--- Record set ---

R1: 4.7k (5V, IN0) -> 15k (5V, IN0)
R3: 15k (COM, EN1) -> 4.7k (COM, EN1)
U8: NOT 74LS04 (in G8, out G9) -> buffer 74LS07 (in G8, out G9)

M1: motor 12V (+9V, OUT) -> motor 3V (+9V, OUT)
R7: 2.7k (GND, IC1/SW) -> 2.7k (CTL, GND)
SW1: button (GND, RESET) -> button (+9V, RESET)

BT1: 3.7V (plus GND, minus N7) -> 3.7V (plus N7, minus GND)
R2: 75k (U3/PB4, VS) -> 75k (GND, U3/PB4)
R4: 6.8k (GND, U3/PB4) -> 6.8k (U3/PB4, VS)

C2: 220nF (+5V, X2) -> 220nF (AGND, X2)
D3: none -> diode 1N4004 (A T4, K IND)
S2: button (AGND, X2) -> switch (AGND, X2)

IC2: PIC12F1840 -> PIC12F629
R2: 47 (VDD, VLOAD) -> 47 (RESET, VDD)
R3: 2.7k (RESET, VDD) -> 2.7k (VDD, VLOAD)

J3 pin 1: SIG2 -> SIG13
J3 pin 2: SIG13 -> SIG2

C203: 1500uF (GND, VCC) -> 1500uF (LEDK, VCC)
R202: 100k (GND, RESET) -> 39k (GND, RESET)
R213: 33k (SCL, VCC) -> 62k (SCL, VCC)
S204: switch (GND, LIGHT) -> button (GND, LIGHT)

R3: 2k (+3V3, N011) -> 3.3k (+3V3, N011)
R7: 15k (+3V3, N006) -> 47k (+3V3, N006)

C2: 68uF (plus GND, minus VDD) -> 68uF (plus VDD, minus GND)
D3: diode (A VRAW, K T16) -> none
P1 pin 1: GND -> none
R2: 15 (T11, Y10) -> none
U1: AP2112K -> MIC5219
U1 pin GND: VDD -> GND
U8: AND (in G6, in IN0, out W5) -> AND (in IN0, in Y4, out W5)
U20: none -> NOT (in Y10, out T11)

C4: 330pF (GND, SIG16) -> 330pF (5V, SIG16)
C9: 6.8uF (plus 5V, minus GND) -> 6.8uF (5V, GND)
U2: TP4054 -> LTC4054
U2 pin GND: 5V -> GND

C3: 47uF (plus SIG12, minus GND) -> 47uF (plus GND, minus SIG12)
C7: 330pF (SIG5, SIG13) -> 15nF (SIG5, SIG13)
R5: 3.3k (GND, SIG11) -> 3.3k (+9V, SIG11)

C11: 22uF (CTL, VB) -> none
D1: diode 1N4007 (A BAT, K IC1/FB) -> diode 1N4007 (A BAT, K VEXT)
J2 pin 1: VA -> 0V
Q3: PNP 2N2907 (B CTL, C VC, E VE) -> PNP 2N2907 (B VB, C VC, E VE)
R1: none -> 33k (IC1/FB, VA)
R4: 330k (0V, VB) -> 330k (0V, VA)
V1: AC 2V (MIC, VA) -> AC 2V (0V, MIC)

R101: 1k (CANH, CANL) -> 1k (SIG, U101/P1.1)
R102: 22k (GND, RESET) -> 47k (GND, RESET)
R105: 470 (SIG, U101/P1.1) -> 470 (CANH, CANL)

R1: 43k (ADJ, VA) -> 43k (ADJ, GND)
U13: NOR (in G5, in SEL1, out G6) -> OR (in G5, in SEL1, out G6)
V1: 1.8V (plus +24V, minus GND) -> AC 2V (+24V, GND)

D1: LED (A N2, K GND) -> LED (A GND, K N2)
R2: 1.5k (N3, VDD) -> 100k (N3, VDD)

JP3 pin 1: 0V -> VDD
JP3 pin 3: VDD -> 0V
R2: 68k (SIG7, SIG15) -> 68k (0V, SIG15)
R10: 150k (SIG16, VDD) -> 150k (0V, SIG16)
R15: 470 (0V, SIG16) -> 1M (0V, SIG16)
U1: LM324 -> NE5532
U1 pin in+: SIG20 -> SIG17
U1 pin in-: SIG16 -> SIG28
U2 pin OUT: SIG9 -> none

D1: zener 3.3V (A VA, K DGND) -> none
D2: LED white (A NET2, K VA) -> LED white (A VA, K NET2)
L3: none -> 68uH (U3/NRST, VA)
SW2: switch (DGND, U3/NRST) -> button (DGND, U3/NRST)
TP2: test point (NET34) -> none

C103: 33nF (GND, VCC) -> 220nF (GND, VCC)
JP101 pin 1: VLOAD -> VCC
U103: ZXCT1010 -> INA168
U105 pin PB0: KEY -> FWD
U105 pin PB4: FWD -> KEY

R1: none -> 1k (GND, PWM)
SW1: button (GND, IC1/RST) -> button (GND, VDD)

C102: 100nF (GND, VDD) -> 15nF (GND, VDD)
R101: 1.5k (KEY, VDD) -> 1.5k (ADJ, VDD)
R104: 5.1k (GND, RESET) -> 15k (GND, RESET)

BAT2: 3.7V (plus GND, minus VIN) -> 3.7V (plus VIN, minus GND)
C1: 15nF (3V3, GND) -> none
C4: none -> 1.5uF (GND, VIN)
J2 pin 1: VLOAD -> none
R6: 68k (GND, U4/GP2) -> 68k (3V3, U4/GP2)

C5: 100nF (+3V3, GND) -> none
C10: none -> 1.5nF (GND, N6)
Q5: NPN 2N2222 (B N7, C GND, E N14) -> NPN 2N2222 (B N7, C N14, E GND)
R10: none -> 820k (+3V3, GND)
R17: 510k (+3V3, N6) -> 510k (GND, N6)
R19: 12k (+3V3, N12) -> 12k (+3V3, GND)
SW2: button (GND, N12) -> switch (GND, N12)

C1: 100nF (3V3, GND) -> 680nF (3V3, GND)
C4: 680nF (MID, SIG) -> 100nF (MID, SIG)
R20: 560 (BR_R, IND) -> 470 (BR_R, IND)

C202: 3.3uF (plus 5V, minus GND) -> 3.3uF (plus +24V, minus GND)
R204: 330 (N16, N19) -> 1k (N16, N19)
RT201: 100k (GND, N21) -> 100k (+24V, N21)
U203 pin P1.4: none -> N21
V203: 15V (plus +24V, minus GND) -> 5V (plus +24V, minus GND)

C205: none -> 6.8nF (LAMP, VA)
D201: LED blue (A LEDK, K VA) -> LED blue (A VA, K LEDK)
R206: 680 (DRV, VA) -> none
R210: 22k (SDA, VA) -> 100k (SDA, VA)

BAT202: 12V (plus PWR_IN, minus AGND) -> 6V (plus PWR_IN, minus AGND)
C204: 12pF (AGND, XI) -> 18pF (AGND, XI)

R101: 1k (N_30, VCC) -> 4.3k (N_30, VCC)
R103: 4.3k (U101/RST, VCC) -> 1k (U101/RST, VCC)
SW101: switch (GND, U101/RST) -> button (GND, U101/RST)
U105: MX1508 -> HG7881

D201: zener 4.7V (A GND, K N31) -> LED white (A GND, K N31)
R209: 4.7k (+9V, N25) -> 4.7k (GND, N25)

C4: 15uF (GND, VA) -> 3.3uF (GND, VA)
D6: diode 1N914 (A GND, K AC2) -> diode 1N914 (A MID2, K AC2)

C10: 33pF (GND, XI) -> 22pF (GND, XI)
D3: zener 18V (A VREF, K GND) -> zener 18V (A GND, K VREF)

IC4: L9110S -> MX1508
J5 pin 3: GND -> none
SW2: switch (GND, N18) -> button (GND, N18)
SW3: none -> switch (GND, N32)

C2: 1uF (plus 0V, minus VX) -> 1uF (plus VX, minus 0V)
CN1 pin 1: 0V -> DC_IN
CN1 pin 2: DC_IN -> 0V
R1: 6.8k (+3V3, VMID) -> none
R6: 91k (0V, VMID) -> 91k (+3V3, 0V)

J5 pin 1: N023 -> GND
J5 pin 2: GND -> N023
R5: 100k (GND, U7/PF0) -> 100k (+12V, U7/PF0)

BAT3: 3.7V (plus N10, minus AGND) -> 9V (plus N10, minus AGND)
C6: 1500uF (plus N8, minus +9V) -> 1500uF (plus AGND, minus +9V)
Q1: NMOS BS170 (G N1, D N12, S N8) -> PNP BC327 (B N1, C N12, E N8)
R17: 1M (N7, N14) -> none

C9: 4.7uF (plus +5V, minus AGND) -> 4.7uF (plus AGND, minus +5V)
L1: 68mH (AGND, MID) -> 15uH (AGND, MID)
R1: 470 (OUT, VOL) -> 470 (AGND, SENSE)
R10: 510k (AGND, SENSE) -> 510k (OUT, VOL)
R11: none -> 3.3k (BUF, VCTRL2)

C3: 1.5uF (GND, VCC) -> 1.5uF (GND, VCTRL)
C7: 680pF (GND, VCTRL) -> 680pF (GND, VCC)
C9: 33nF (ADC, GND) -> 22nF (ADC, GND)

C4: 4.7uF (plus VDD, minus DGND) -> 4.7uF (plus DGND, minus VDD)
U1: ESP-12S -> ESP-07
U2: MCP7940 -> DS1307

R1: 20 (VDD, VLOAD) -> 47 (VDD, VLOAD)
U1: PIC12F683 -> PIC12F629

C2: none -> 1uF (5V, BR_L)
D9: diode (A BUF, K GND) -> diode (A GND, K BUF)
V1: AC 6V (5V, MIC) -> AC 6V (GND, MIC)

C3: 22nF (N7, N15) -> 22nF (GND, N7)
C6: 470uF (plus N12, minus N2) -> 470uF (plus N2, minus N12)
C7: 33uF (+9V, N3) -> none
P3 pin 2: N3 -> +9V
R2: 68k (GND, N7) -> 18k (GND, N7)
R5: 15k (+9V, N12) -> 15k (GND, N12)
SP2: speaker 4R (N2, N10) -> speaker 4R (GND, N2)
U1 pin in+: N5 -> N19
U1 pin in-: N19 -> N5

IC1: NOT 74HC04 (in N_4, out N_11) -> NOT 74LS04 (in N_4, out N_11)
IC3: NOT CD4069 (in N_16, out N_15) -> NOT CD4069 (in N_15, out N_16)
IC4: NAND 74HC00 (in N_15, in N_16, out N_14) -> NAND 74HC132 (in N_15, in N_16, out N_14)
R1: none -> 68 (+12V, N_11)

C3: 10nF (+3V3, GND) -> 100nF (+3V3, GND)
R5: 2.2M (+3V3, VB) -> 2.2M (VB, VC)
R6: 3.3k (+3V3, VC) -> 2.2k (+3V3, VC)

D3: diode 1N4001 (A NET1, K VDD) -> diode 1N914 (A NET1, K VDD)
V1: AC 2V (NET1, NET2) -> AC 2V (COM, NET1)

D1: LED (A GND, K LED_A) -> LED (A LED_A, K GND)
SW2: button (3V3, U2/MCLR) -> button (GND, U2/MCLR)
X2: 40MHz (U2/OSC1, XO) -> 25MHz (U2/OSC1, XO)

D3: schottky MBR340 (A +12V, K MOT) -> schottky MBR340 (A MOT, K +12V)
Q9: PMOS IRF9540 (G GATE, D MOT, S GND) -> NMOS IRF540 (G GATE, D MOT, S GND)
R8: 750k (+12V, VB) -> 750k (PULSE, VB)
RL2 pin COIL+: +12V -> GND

---

- **Task objective**
All lines from the one containing "X2: 40MHz (U2/OSC1, XO)" to the last line above should be reproduced exactly, and no other lines should be given.

- **Problem solution**
X2: 40MHz (U2/OSC1, XO) -> 25MHz (U2/OSC1, XO)

D3: schottky MBR340 (A +12V, K MOT) -> schottky MBR340 (A MOT, K +12V)
Q9: PMOS IRF9540 (G GATE, D MOT, S GND) -> NMOS IRF540 (G GATE, D MOT, S GND)
R8: 750k (+12V, VB) -> 750k (PULSE, VB)
RL2 pin COIL+: +12V -> GND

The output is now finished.